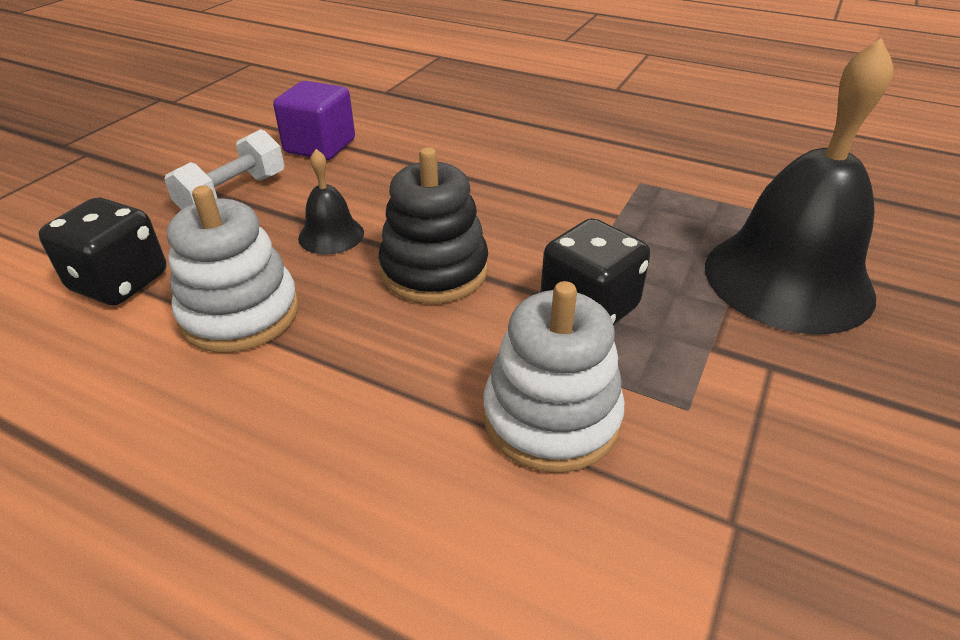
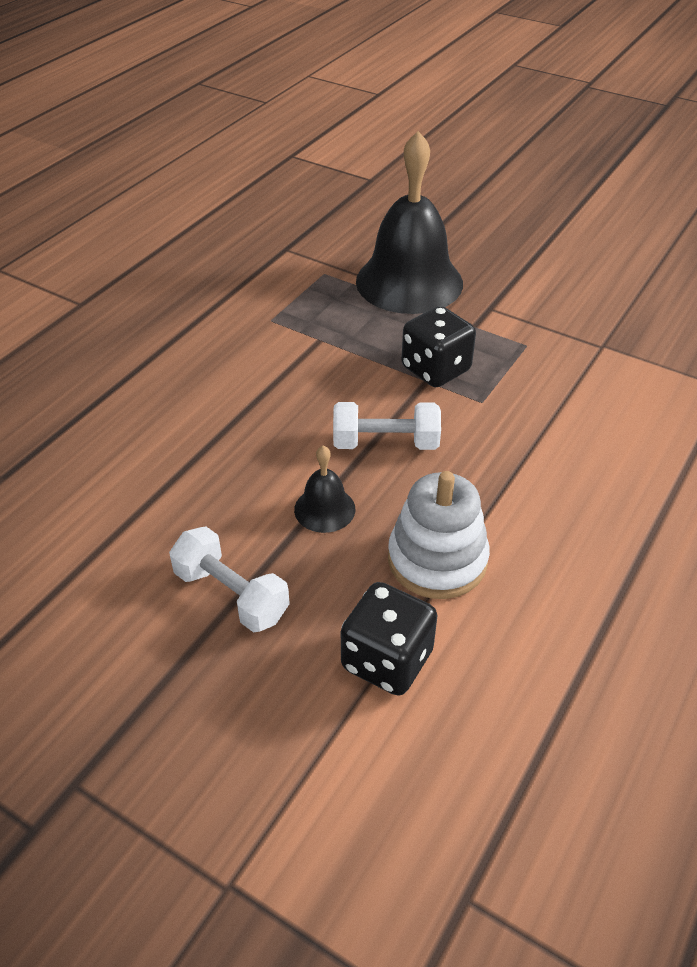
camera: 85 degrees left, 5 degrees up
(320, 146) = (136, 530): purple cube -> none
(434, 270) = (385, 443): black stacking toy -> white dumbbell
(551, 417) = (539, 398): white stacking toy -> none

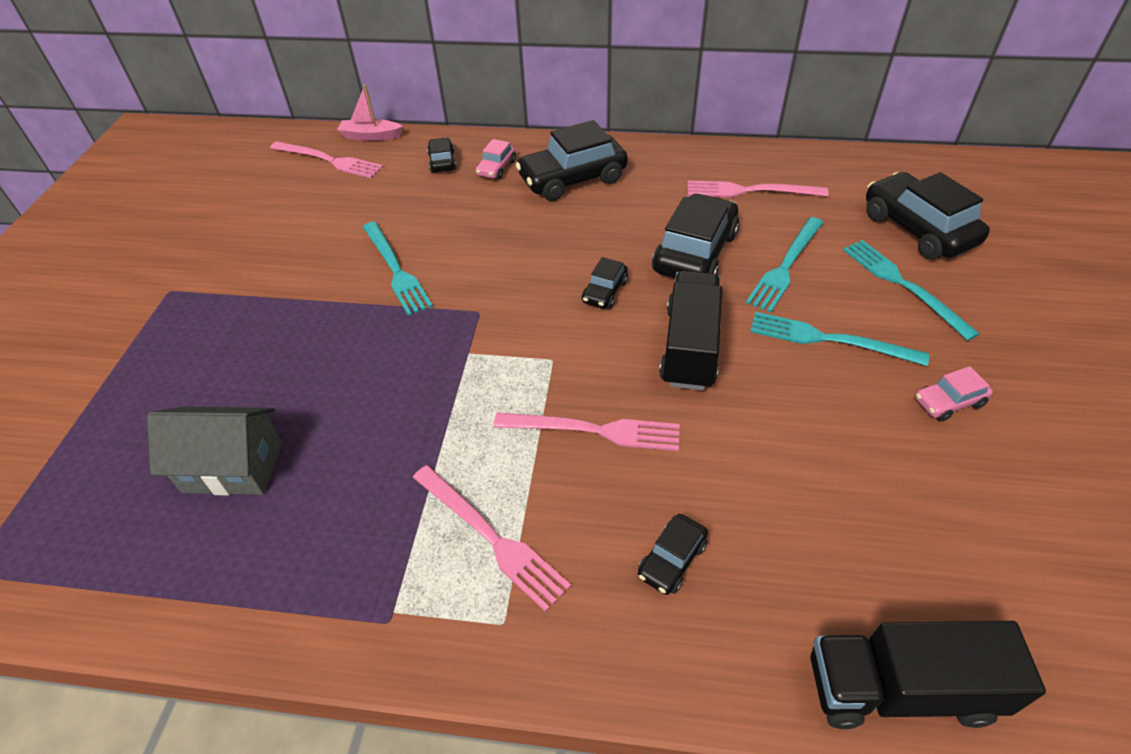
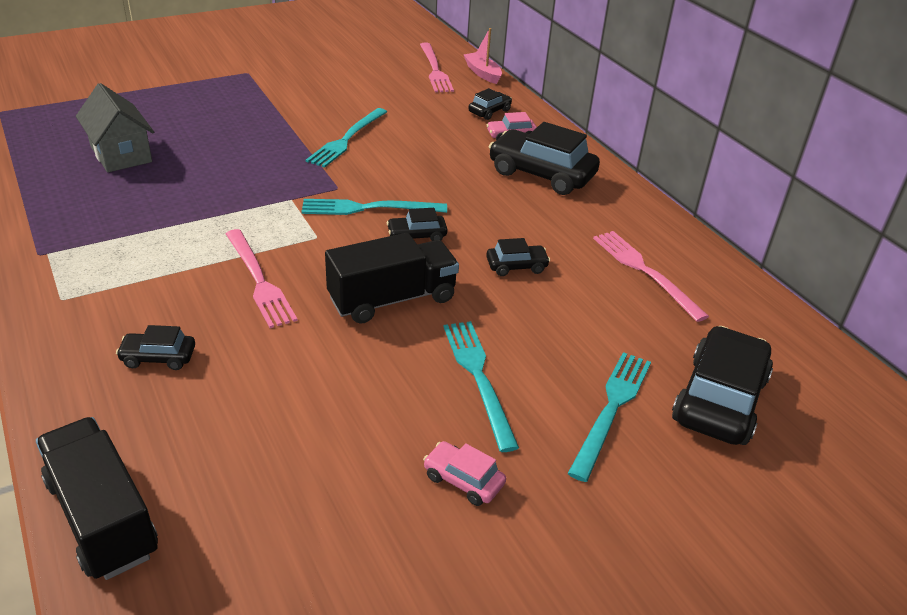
camera: 50 degrees right, 10 degrees down
(491, 537) = (128, 269): pink fork -> none
(695, 253) = (516, 266): black car -> black car, size x0.49
(785, 266) = (556, 324): turquoise fork -> turquoise fork (368, 208)

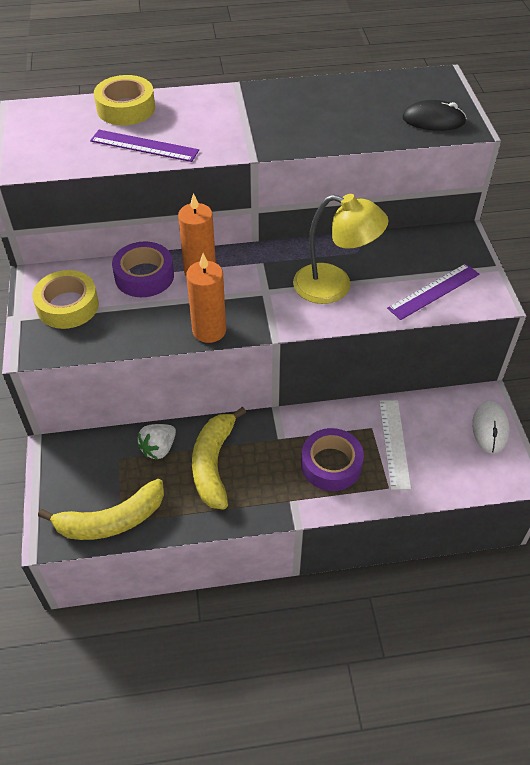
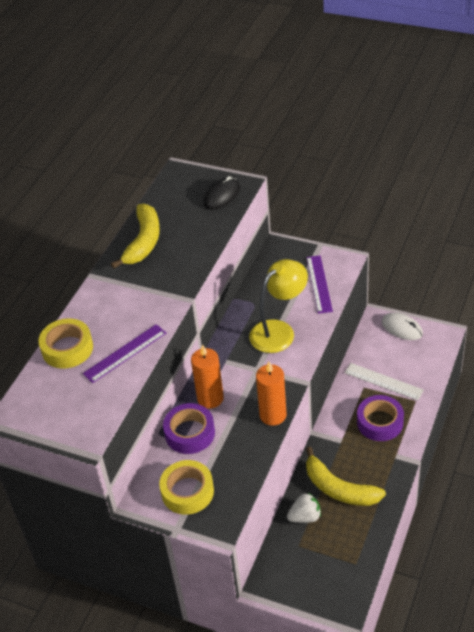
camera: 55 degrees left, 5 degrees down
(111, 520) = (351, 569): yellow banana -> yellow banana (143, 241)
(158, 448) = (305, 517): white strawberry -> white strawberry turned 90 degrees counterclockwise

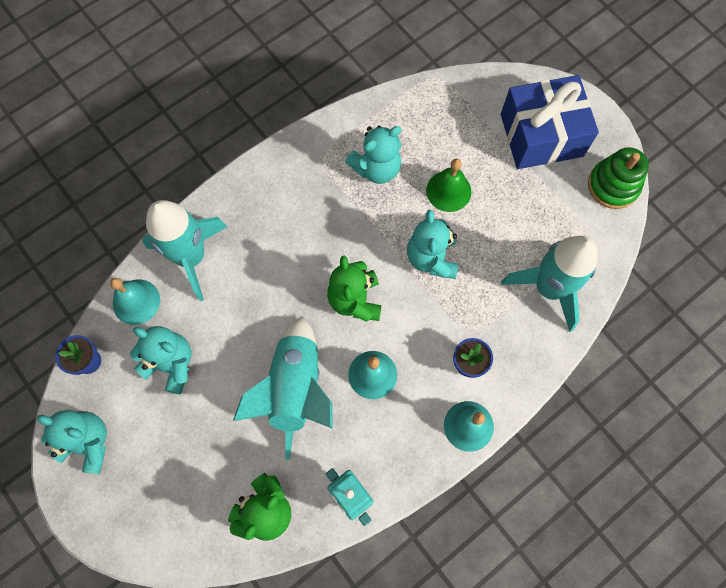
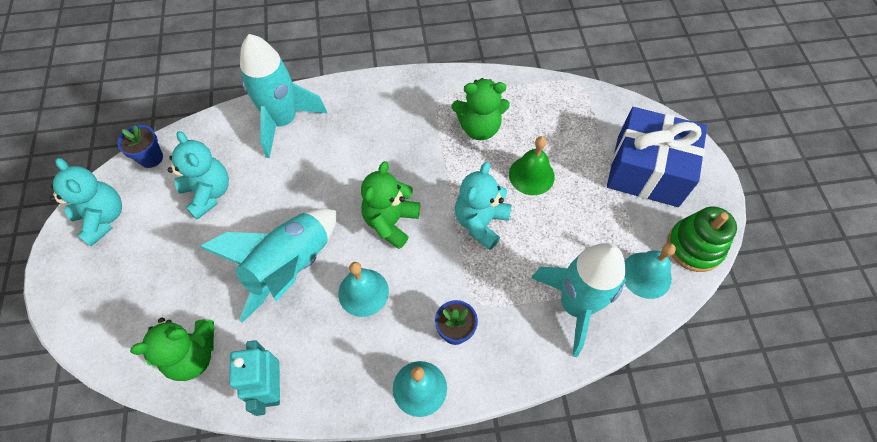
camera: 30 degrees right, 10 degrees down
(136, 301) = (218, 133): turquoise bell -> turquoise bell (646, 275)
(376, 168) = (479, 127): turquoise teddy bear -> green teddy bear

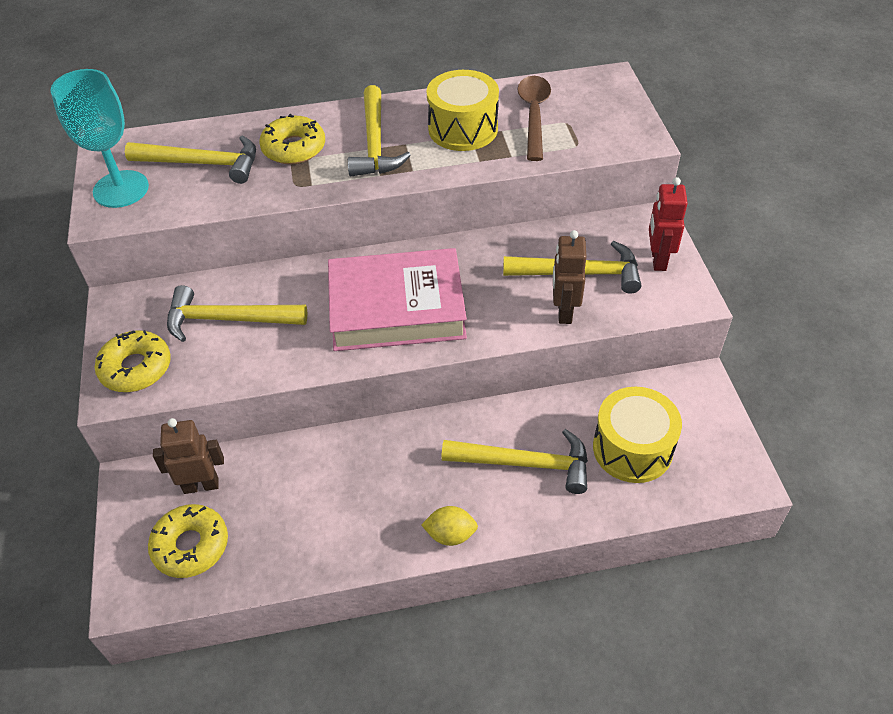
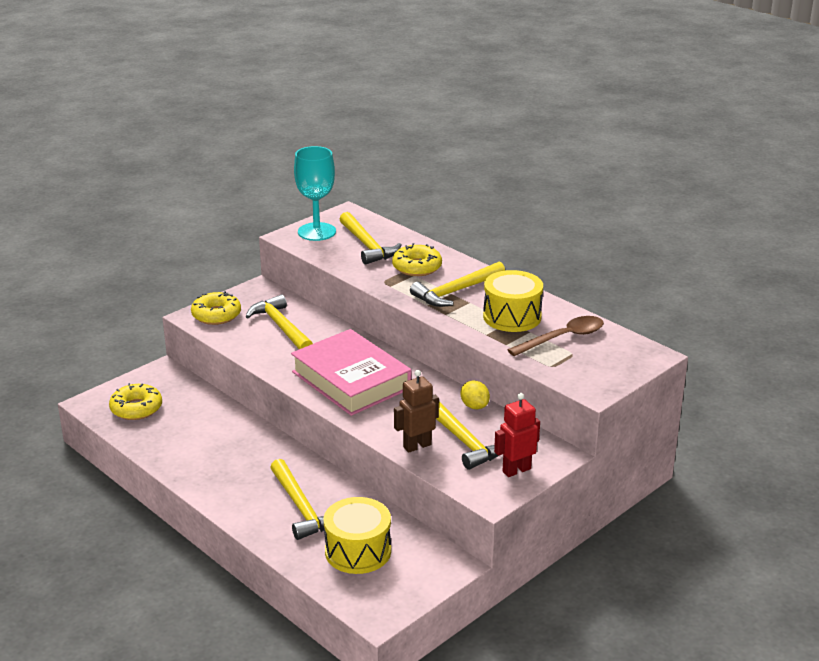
camera: 55 degrees right, 20 degrees down
(201, 485) = (179, 393): brown robot -> none
(450, 534) = (219, 498): yellow lemon -> yellow lemon (474, 406)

TASK STATEMENT
Provide the lines again, unchanged, from where the data above begins through the line containing "camera: 30 degrees right, 10 degrees down", both ends included, omitting pictures and adding nothing.

EXERCISE OUTPUT
camera: 85 degrees left, 5 degrees up
(320, 146) = (136, 530): purple cube -> none
(434, 270) = (385, 443): black stacking toy -> white dumbbell
(551, 417) = (539, 398): white stacking toy -> none

camera: 50 degrees right, 10 degrees down
(491, 537) = (128, 269): pink fork -> none
(695, 253) = (516, 266): black car -> black car, size x0.49
(785, 266) = (556, 324): turquoise fork -> turquoise fork (368, 208)

camera: 55 degrees left, 5 degrees down
(111, 520) = (351, 569): yellow banana -> yellow banana (143, 241)
(158, 448) = (305, 517): white strawberry -> white strawberry turned 90 degrees counterclockwise

camera: 30 degrees right, 10 degrees down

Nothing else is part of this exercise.